*** RECORDS TO PROCESS ***
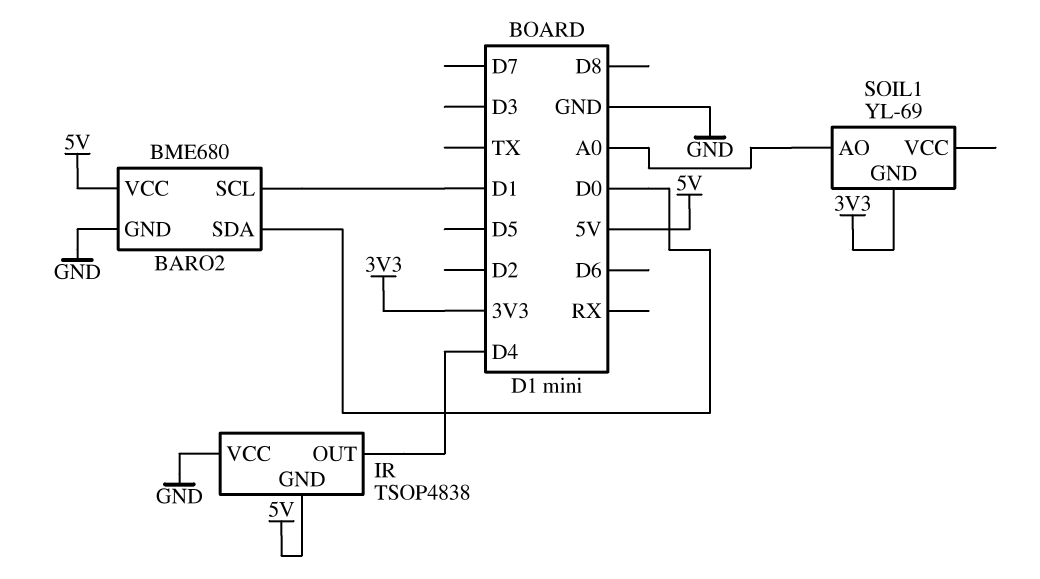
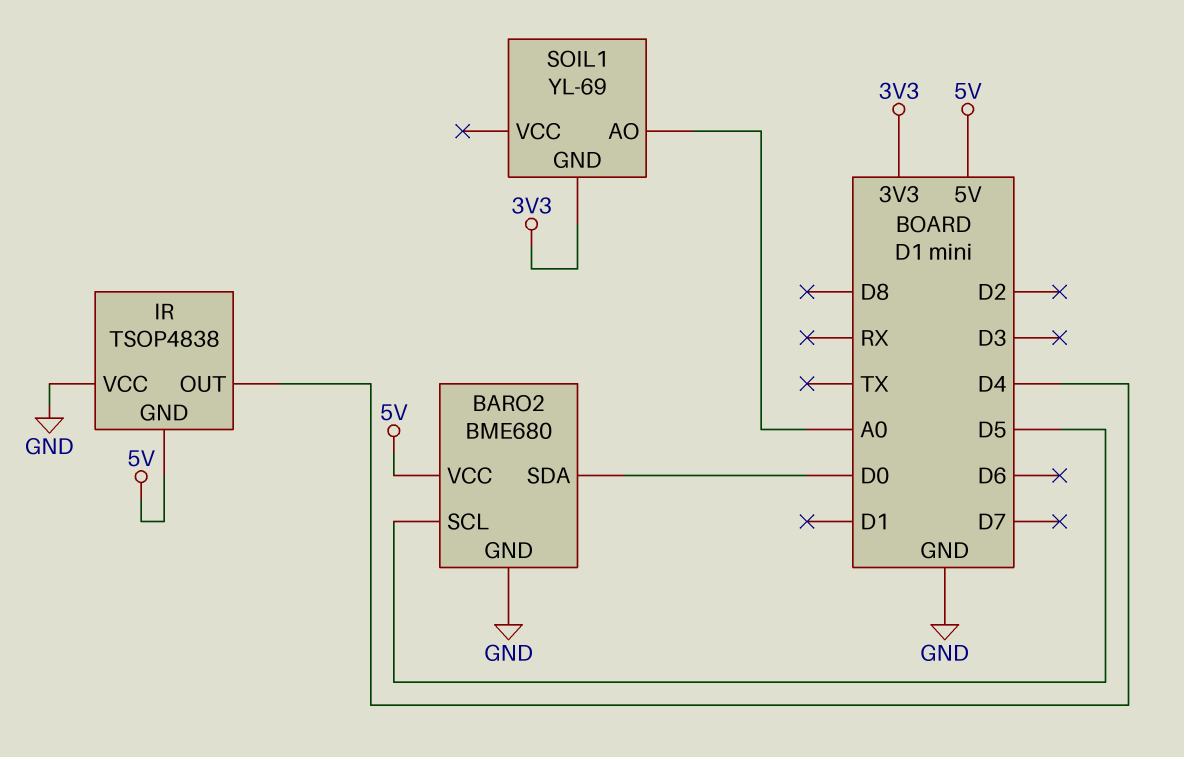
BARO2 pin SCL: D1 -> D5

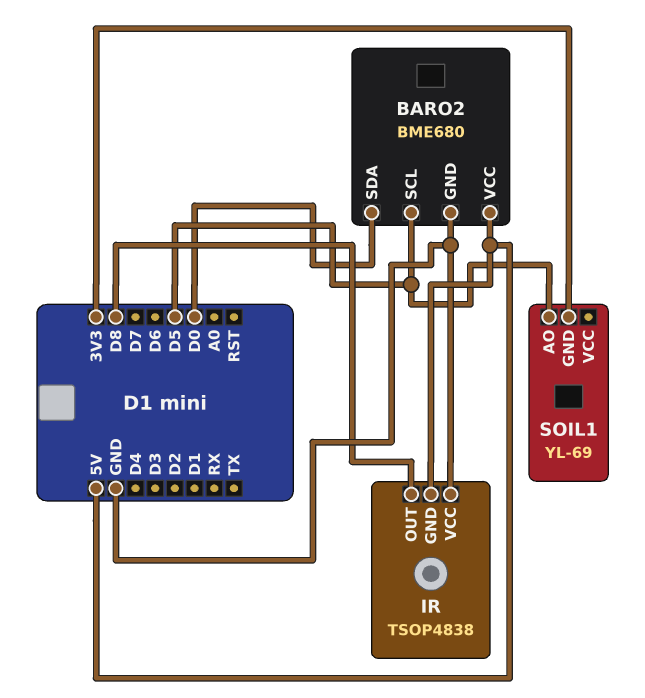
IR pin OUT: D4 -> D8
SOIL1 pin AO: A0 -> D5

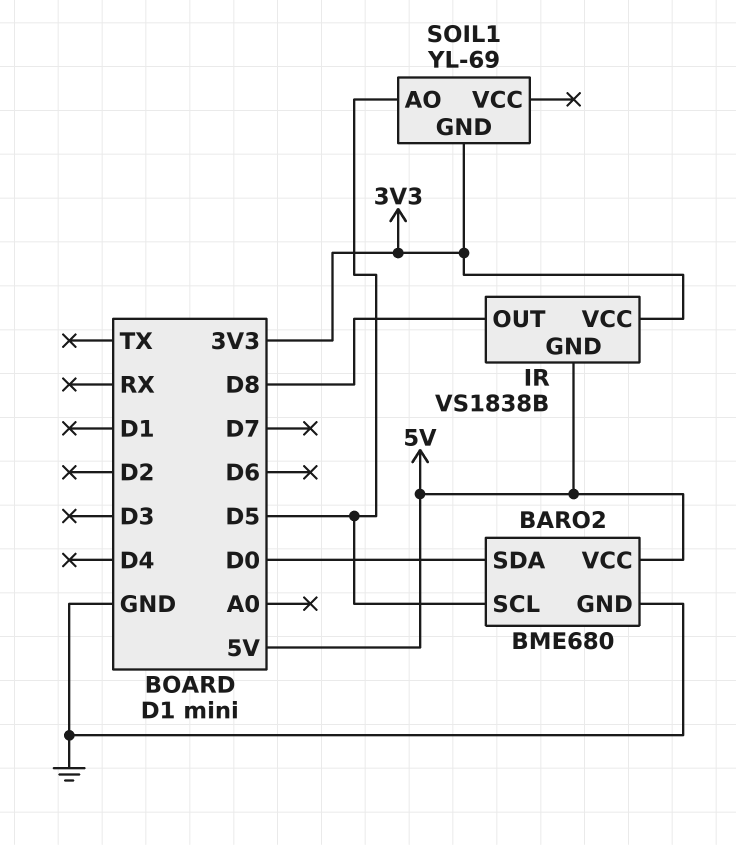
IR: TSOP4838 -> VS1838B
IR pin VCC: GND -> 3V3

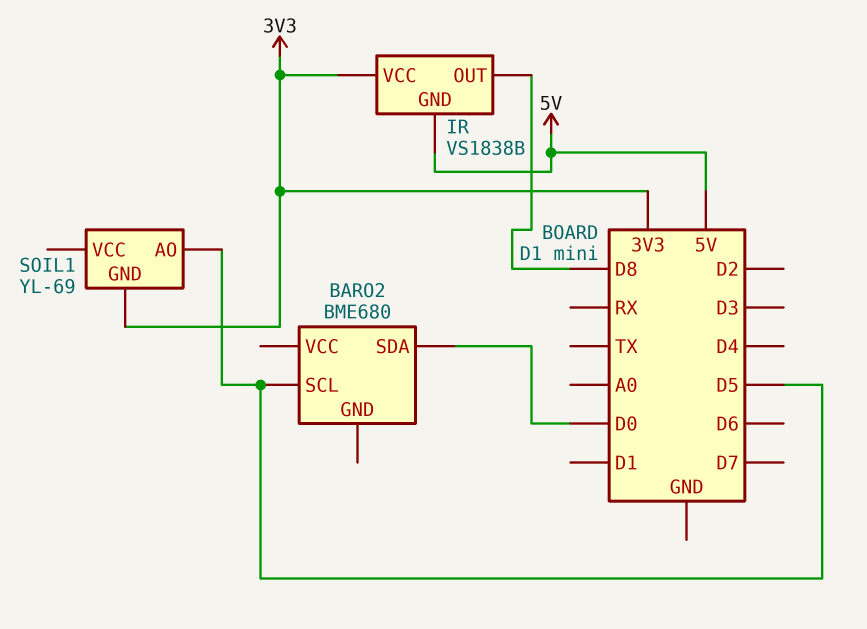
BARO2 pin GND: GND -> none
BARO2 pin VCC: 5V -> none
*** End of RECORDS TO PROCESS ***
*EXERCISE OBJECTIVE*.
Leave the pictures out and reproduce every record above exactly.

*SOLUTION*.
BARO2 pin SCL: D1 -> D5

IR pin OUT: D4 -> D8
SOIL1 pin AO: A0 -> D5

IR: TSOP4838 -> VS1838B
IR pin VCC: GND -> 3V3

BARO2 pin GND: GND -> none
BARO2 pin VCC: 5V -> none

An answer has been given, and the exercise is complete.